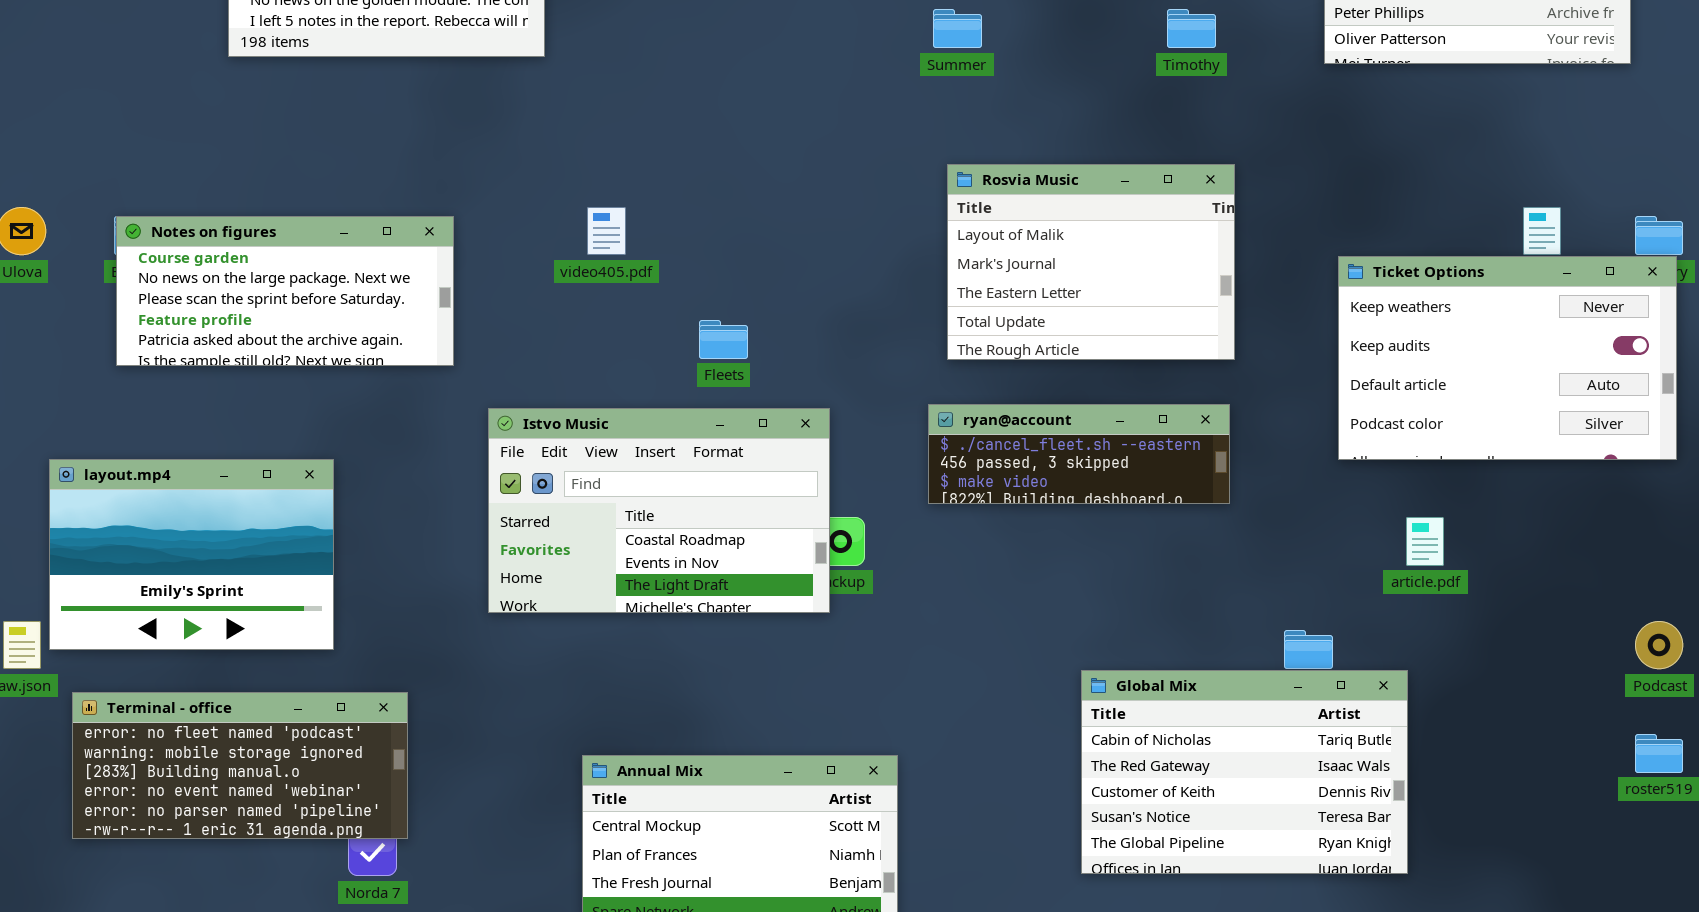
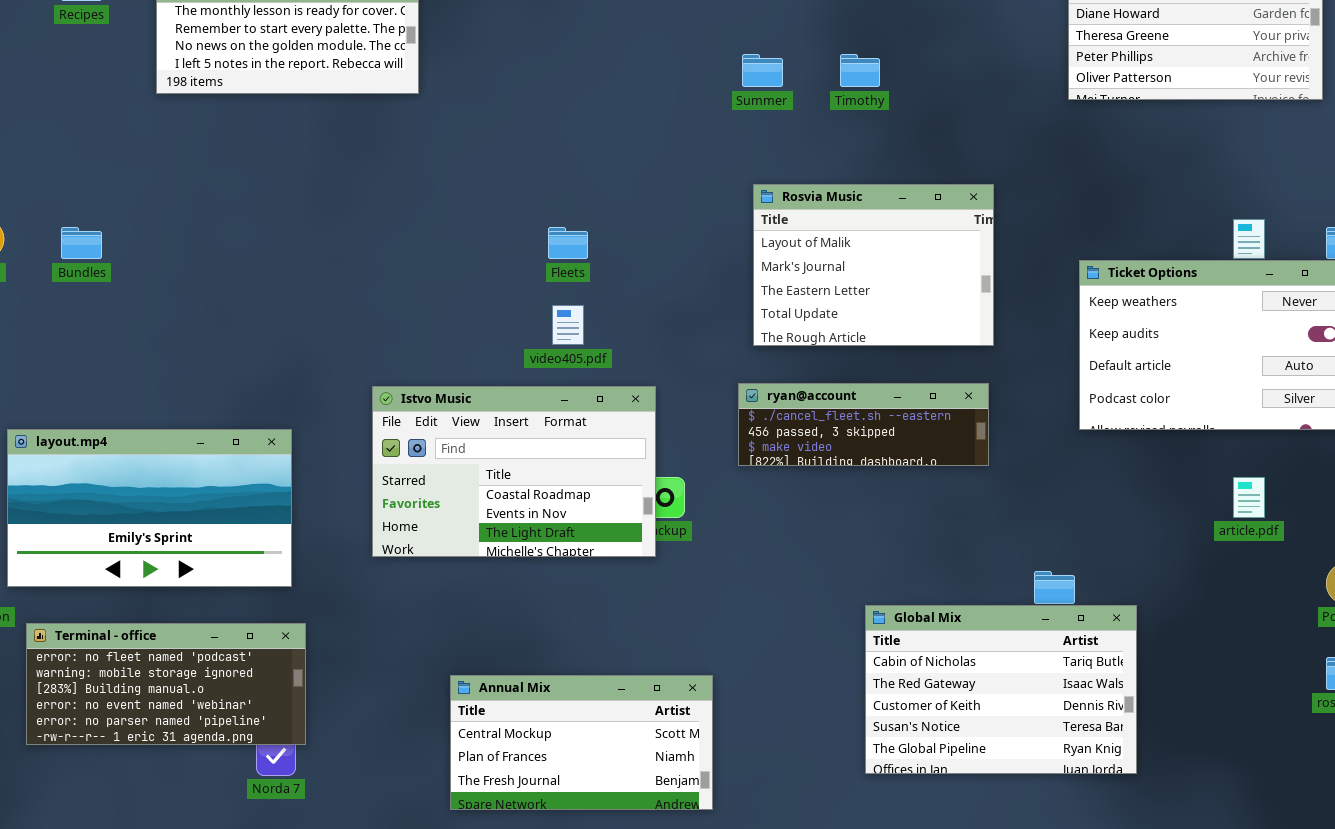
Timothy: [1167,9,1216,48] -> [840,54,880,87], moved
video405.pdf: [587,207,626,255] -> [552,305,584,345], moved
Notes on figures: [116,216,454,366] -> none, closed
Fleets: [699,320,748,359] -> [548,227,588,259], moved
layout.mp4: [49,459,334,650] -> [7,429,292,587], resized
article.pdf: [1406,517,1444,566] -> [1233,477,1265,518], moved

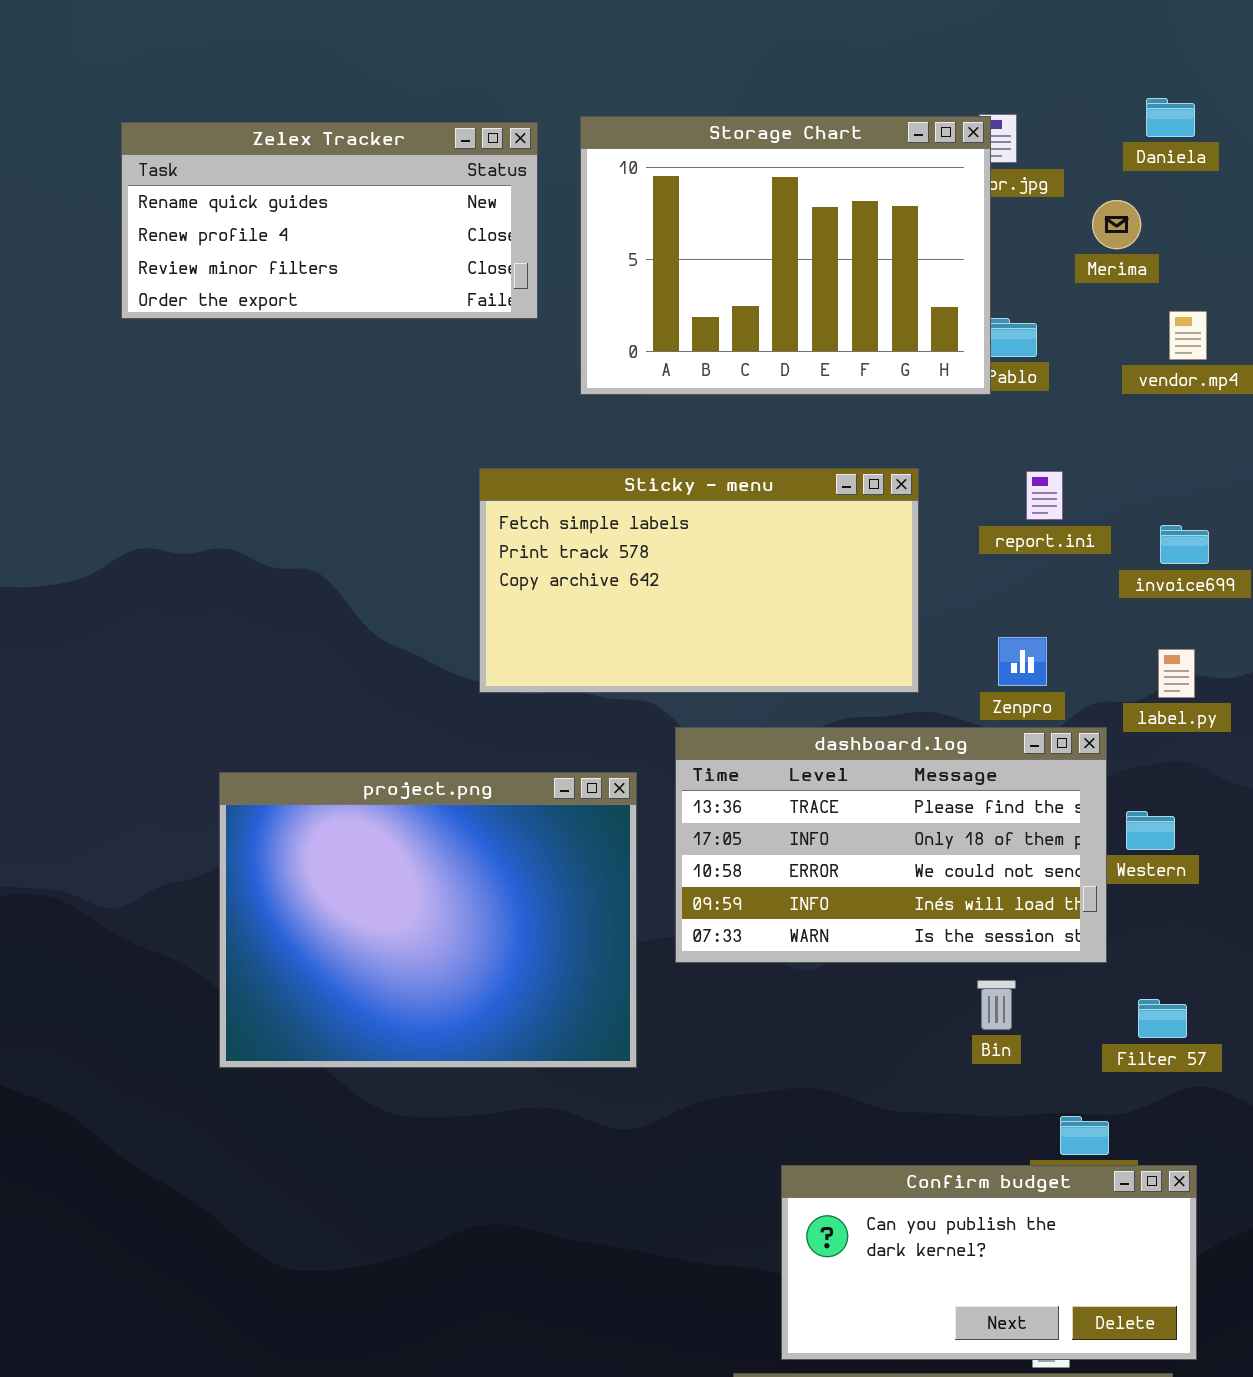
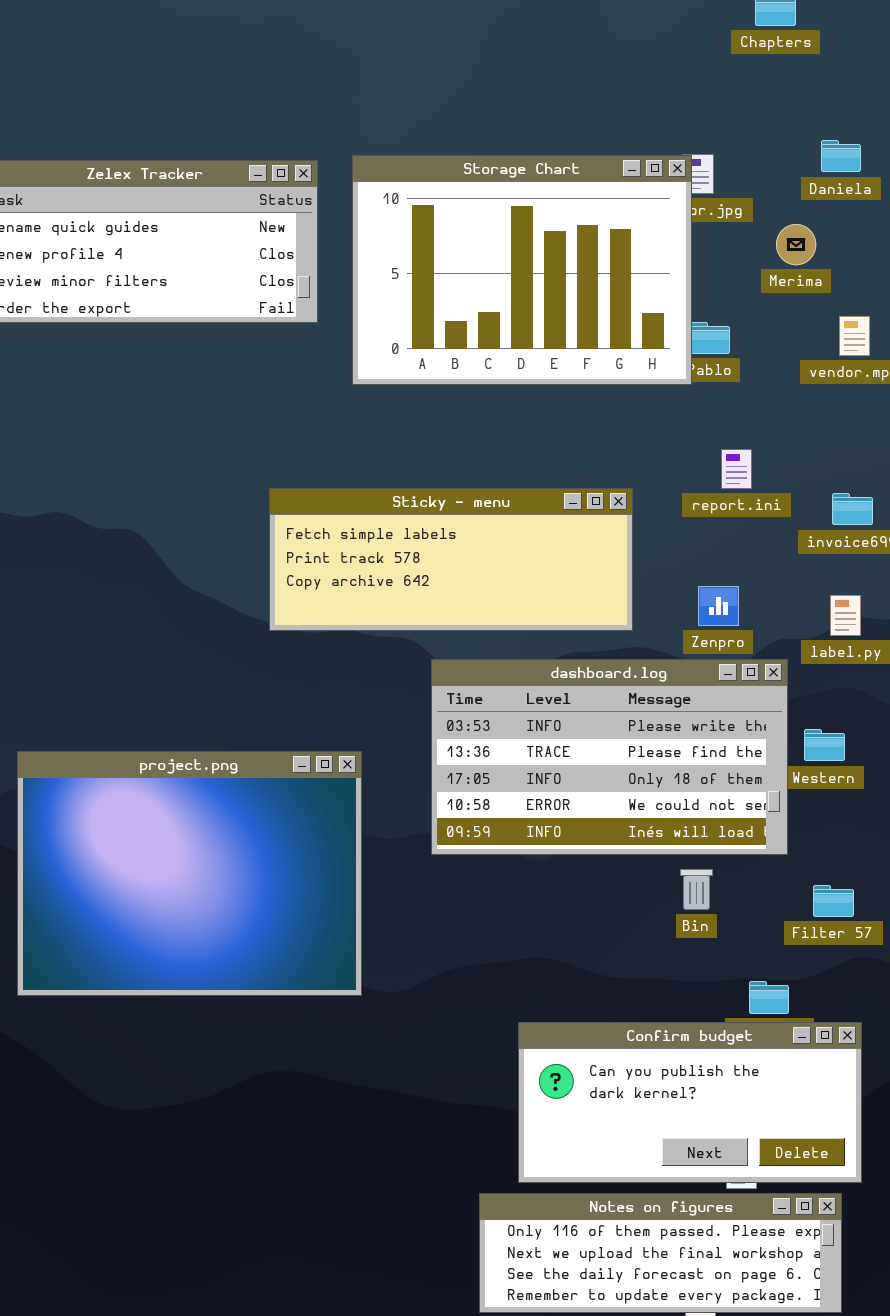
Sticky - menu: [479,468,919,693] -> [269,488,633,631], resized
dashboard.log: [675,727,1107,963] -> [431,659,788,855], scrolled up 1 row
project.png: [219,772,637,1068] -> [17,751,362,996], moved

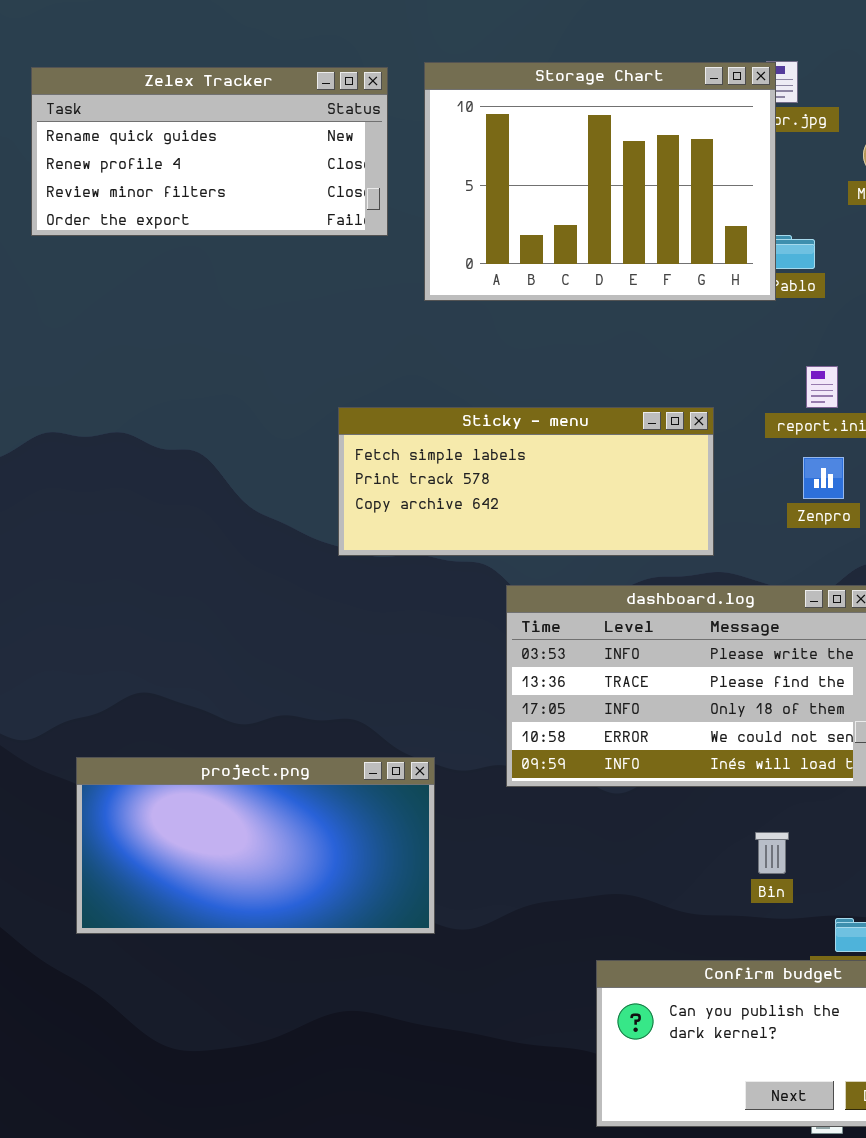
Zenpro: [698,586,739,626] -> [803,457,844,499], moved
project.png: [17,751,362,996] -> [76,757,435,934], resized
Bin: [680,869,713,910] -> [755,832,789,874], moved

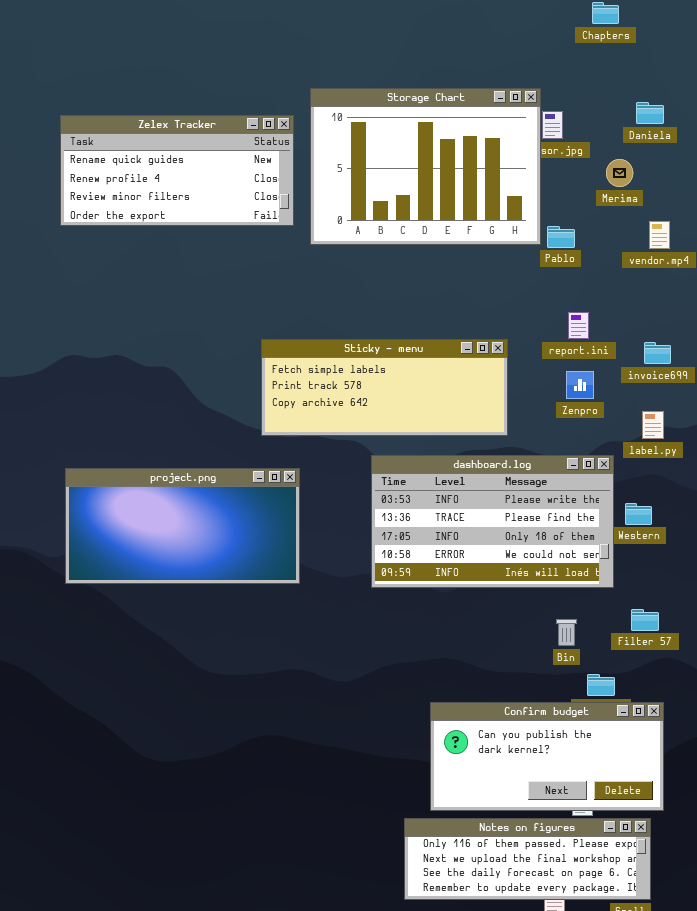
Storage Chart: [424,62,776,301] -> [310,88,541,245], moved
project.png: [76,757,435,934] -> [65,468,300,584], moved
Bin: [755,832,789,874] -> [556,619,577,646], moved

————————

Output exactly, and with no pictures, the lines from the line that holds "dashboard.log: [675,727,1107,963] ->" through the last line of the listing above.

dashboard.log: [675,727,1107,963] -> [431,659,788,855], scrolled up 1 row
project.png: [219,772,637,1068] -> [17,751,362,996], moved

Zenpro: [698,586,739,626] -> [803,457,844,499], moved
project.png: [17,751,362,996] -> [76,757,435,934], resized
Bin: [680,869,713,910] -> [755,832,789,874], moved

Storage Chart: [424,62,776,301] -> [310,88,541,245], moved
project.png: [76,757,435,934] -> [65,468,300,584], moved
Bin: [755,832,789,874] -> [556,619,577,646], moved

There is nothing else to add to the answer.